/---
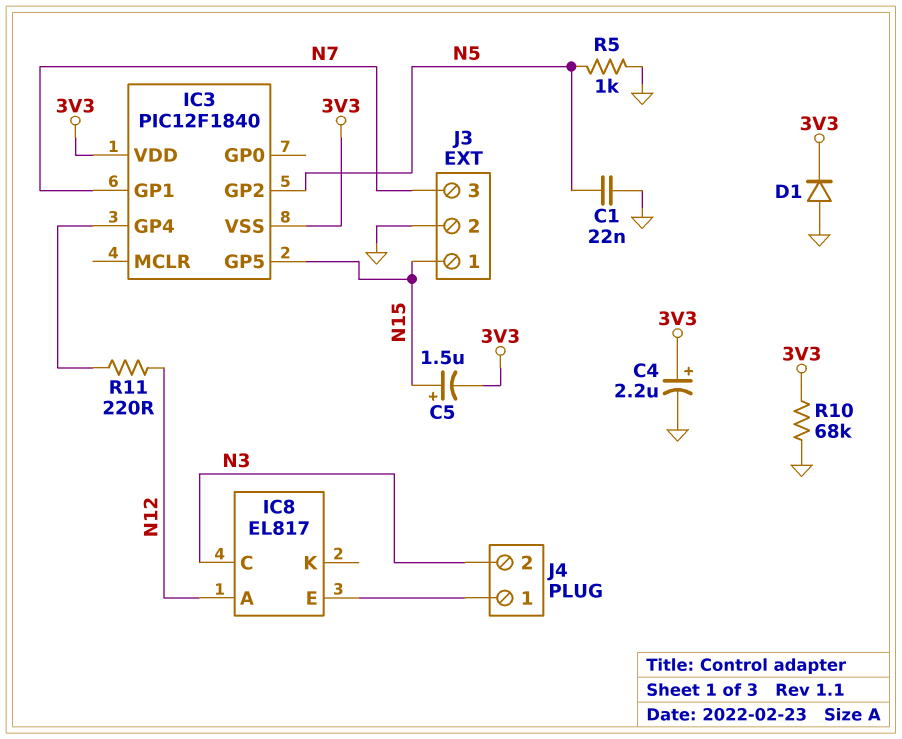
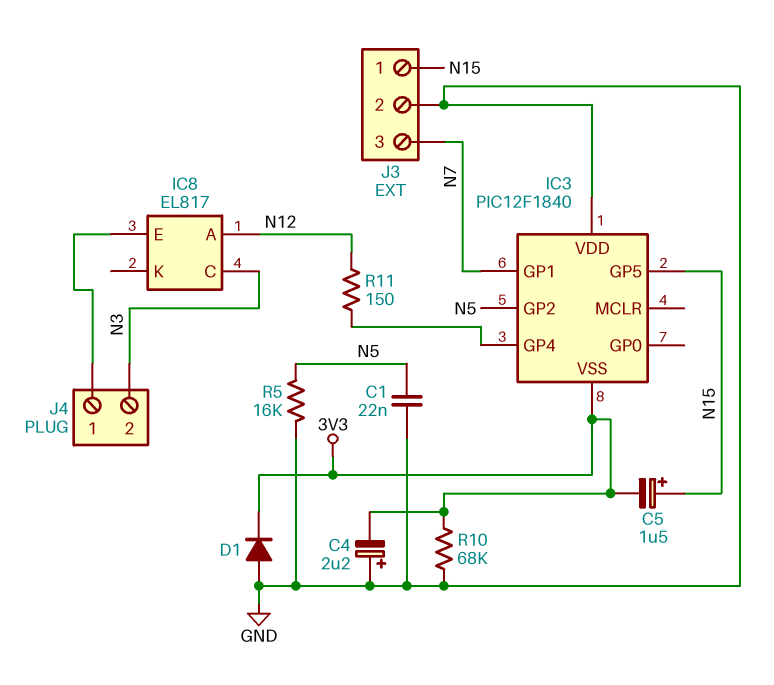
C4: 2.2uF (plus 3V3, minus GND) -> 2.2uF (plus GND, minus 3V3)
IC3 pin VDD: 3V3 -> GND
R5: 1k (GND, N5) -> 16k (GND, N5)
R11: 220 (IC3/GP4, N12) -> 150 (IC3/GP4, N12)

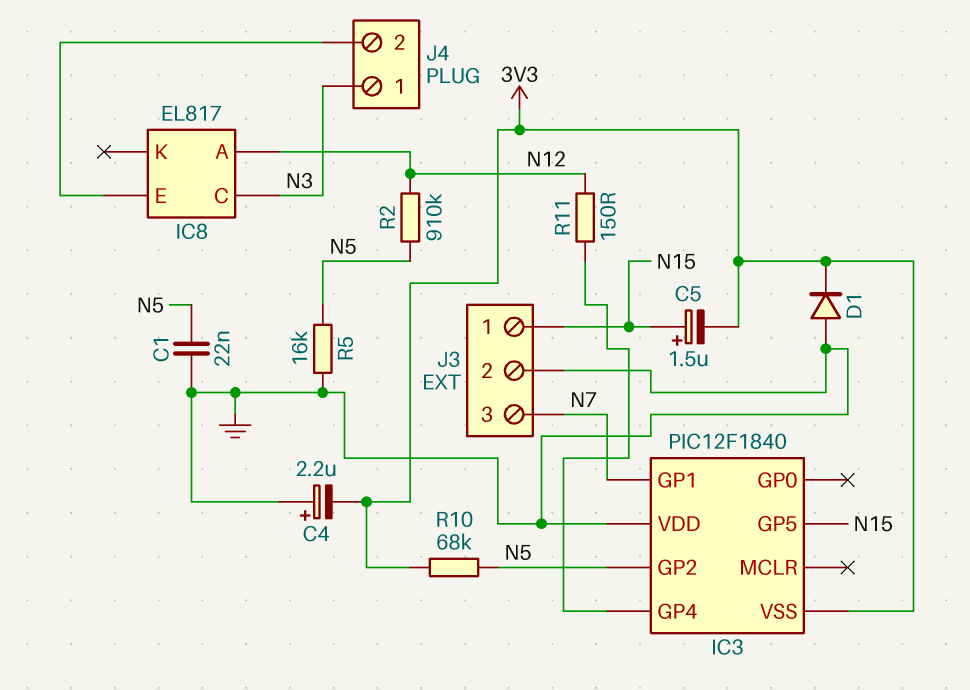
J4 pin 1: IC8/E -> N3
J4 pin 2: N3 -> IC8/E
R2: none -> 910k (N5, N12)
R10: 68k (3V3, GND) -> 68k (3V3, N5)

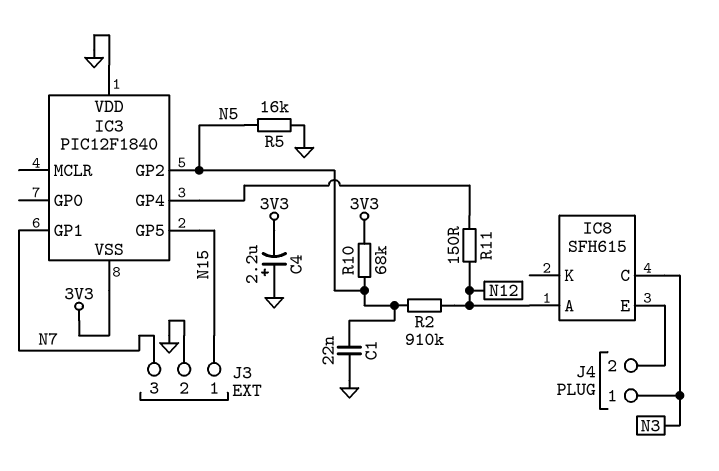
C5: 1.5uF (plus N15, minus 3V3) -> none
D1: diode (A GND, K 3V3) -> none
IC8: EL817 -> SFH615

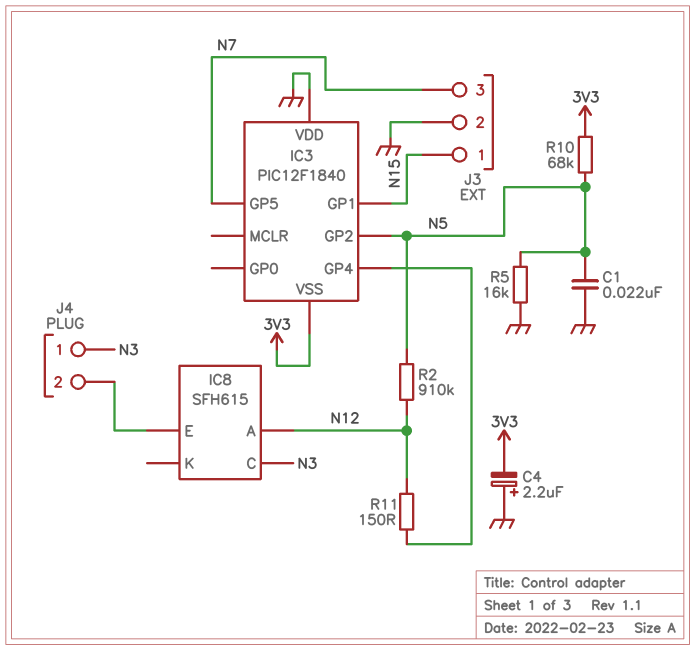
IC3 pin GP1: N7 -> N15
IC3 pin GP5: N15 -> N7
\---
- _Task statement_: Copy the records exactly. Skip any pictures.

- _Finished exercise_:
C4: 2.2uF (plus 3V3, minus GND) -> 2.2uF (plus GND, minus 3V3)
IC3 pin VDD: 3V3 -> GND
R5: 1k (GND, N5) -> 16k (GND, N5)
R11: 220 (IC3/GP4, N12) -> 150 (IC3/GP4, N12)

J4 pin 1: IC8/E -> N3
J4 pin 2: N3 -> IC8/E
R2: none -> 910k (N5, N12)
R10: 68k (3V3, GND) -> 68k (3V3, N5)

C5: 1.5uF (plus N15, minus 3V3) -> none
D1: diode (A GND, K 3V3) -> none
IC8: EL817 -> SFH615

IC3 pin GP1: N7 -> N15
IC3 pin GP5: N15 -> N7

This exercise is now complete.